Data for processing
....................

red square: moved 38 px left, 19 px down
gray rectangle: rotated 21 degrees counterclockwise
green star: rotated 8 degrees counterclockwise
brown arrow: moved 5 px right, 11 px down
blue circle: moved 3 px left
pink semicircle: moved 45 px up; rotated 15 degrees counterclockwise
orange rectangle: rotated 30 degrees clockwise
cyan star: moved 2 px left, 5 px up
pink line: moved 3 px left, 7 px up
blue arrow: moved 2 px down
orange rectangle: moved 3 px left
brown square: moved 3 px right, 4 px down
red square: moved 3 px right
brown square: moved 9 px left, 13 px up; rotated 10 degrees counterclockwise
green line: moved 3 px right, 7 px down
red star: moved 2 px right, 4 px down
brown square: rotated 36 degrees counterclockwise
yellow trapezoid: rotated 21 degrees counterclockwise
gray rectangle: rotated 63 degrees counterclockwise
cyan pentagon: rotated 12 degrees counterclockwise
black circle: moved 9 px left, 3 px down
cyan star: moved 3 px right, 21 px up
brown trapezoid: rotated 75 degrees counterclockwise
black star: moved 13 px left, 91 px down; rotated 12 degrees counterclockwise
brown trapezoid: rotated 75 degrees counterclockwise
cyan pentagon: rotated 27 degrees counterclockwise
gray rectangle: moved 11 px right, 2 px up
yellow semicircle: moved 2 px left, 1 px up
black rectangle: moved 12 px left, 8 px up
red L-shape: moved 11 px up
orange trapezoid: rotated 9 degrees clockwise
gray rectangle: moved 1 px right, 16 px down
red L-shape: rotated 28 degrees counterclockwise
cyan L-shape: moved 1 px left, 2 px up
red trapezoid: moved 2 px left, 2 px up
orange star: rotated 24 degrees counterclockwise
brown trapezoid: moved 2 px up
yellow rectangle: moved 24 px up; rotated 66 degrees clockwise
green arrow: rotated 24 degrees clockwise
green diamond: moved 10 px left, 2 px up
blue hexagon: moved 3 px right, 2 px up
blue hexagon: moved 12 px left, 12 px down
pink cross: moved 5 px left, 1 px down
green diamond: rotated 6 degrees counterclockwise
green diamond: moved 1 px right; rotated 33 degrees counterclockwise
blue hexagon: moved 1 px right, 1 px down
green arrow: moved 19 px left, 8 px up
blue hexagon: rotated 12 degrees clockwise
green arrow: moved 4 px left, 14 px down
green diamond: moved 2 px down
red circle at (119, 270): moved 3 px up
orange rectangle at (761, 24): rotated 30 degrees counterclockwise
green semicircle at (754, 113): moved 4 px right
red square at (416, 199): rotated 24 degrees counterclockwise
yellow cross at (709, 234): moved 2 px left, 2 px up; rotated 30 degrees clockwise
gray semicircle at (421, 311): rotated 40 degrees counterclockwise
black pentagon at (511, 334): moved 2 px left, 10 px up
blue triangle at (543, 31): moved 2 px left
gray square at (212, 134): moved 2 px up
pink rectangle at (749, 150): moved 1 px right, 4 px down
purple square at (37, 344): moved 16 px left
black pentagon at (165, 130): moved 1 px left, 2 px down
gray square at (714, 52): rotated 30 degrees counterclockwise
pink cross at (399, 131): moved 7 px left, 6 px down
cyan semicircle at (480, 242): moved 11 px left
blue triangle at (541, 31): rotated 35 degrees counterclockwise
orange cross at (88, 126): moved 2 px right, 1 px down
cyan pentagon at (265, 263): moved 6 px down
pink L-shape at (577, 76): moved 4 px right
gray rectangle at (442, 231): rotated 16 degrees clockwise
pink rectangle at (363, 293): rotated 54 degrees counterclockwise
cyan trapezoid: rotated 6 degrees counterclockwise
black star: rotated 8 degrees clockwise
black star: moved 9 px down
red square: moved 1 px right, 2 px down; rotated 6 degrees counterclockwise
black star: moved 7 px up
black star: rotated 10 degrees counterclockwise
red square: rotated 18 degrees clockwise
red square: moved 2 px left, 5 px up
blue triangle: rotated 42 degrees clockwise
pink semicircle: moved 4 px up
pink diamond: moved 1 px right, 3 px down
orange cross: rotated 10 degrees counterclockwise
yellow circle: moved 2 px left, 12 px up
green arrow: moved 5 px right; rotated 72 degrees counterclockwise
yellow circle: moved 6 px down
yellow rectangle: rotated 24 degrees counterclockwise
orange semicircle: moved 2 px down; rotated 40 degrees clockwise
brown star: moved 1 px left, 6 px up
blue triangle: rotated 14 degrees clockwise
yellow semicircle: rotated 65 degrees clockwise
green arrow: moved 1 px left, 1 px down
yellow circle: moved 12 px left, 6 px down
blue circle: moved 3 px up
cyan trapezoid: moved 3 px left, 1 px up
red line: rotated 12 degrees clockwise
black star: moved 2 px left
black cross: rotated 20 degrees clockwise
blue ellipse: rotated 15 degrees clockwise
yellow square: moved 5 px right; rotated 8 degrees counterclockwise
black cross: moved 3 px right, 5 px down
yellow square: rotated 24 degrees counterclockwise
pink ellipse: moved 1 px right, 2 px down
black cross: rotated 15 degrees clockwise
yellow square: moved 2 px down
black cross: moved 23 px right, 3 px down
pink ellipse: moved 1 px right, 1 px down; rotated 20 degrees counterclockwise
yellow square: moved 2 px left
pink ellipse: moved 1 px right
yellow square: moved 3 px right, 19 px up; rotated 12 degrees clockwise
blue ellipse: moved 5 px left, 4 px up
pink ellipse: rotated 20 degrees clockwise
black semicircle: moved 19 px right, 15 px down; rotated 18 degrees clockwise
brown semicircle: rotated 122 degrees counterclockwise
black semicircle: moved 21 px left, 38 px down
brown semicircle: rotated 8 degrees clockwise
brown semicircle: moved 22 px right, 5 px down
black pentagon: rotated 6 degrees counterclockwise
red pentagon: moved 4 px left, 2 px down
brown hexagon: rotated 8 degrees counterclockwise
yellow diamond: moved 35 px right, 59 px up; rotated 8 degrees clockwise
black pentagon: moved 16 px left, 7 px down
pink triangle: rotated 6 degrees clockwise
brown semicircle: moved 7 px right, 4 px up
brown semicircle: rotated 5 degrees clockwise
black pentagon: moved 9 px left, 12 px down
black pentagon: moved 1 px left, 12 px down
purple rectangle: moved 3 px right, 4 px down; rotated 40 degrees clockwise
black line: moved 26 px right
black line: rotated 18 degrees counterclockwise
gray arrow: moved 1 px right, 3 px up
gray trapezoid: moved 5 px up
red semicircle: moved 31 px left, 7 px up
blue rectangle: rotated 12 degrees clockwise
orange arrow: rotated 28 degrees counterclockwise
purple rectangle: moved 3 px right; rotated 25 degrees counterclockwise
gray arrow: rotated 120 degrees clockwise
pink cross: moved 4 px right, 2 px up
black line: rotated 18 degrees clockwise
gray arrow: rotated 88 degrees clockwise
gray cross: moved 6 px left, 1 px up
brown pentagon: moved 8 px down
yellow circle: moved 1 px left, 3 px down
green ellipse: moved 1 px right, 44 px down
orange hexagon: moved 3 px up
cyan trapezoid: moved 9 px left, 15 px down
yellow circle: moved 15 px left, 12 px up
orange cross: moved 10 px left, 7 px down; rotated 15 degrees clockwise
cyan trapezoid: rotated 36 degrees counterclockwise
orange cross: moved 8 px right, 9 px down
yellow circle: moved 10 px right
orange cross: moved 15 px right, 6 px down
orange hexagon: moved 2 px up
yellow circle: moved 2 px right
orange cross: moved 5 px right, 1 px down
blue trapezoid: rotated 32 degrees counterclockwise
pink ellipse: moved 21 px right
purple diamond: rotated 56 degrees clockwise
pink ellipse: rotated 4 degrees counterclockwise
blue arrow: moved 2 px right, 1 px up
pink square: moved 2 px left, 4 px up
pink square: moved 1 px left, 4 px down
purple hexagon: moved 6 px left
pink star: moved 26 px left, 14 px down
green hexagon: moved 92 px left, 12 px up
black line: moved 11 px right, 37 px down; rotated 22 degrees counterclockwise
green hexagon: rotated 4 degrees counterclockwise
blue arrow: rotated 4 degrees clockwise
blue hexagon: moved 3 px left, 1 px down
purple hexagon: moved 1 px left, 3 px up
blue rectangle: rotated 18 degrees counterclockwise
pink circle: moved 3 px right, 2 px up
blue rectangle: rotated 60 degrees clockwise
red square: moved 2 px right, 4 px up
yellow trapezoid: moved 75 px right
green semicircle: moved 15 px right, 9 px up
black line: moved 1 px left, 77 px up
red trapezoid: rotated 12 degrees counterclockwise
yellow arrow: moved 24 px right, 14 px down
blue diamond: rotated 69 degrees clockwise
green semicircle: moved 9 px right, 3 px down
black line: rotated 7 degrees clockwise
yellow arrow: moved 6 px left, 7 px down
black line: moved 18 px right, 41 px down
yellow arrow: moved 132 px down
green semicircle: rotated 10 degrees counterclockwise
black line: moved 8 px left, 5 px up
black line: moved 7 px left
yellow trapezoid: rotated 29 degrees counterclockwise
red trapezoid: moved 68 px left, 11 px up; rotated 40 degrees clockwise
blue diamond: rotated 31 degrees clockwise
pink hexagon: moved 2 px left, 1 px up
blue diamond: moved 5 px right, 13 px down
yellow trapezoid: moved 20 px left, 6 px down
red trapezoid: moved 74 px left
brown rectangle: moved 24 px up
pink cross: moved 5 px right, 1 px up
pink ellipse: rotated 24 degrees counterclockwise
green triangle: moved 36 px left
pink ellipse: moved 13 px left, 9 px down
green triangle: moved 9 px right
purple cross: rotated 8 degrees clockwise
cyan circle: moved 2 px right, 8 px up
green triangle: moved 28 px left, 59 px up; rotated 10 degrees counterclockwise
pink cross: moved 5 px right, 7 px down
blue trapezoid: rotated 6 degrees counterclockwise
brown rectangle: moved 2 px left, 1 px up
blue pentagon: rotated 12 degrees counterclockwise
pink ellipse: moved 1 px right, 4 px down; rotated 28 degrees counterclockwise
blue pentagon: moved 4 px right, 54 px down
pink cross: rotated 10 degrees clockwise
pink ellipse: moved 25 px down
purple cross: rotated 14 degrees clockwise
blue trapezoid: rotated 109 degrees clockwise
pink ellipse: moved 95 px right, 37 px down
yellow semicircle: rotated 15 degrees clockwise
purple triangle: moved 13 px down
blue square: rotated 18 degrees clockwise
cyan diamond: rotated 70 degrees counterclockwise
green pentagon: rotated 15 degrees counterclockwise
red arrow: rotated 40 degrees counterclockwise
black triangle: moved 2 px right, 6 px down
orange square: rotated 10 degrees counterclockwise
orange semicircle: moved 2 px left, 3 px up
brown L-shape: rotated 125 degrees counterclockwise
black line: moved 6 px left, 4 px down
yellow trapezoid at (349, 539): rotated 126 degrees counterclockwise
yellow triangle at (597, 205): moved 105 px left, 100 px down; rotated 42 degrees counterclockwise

....................

Exercise details
Reproduce the lines above verbatim, from the first line through the line that contains "blue hexagon: moved 12 px left, 12 px down", including both.

Result
red square: moved 38 px left, 19 px down
gray rectangle: rotated 21 degrees counterclockwise
green star: rotated 8 degrees counterclockwise
brown arrow: moved 5 px right, 11 px down
blue circle: moved 3 px left
pink semicircle: moved 45 px up; rotated 15 degrees counterclockwise
orange rectangle: rotated 30 degrees clockwise
cyan star: moved 2 px left, 5 px up
pink line: moved 3 px left, 7 px up
blue arrow: moved 2 px down
orange rectangle: moved 3 px left
brown square: moved 3 px right, 4 px down
red square: moved 3 px right
brown square: moved 9 px left, 13 px up; rotated 10 degrees counterclockwise
green line: moved 3 px right, 7 px down
red star: moved 2 px right, 4 px down
brown square: rotated 36 degrees counterclockwise
yellow trapezoid: rotated 21 degrees counterclockwise
gray rectangle: rotated 63 degrees counterclockwise
cyan pentagon: rotated 12 degrees counterclockwise
black circle: moved 9 px left, 3 px down
cyan star: moved 3 px right, 21 px up
brown trapezoid: rotated 75 degrees counterclockwise
black star: moved 13 px left, 91 px down; rotated 12 degrees counterclockwise
brown trapezoid: rotated 75 degrees counterclockwise
cyan pentagon: rotated 27 degrees counterclockwise
gray rectangle: moved 11 px right, 2 px up
yellow semicircle: moved 2 px left, 1 px up
black rectangle: moved 12 px left, 8 px up
red L-shape: moved 11 px up
orange trapezoid: rotated 9 degrees clockwise
gray rectangle: moved 1 px right, 16 px down
red L-shape: rotated 28 degrees counterclockwise
cyan L-shape: moved 1 px left, 2 px up
red trapezoid: moved 2 px left, 2 px up
orange star: rotated 24 degrees counterclockwise
brown trapezoid: moved 2 px up
yellow rectangle: moved 24 px up; rotated 66 degrees clockwise
green arrow: rotated 24 degrees clockwise
green diamond: moved 10 px left, 2 px up
blue hexagon: moved 3 px right, 2 px up
blue hexagon: moved 12 px left, 12 px down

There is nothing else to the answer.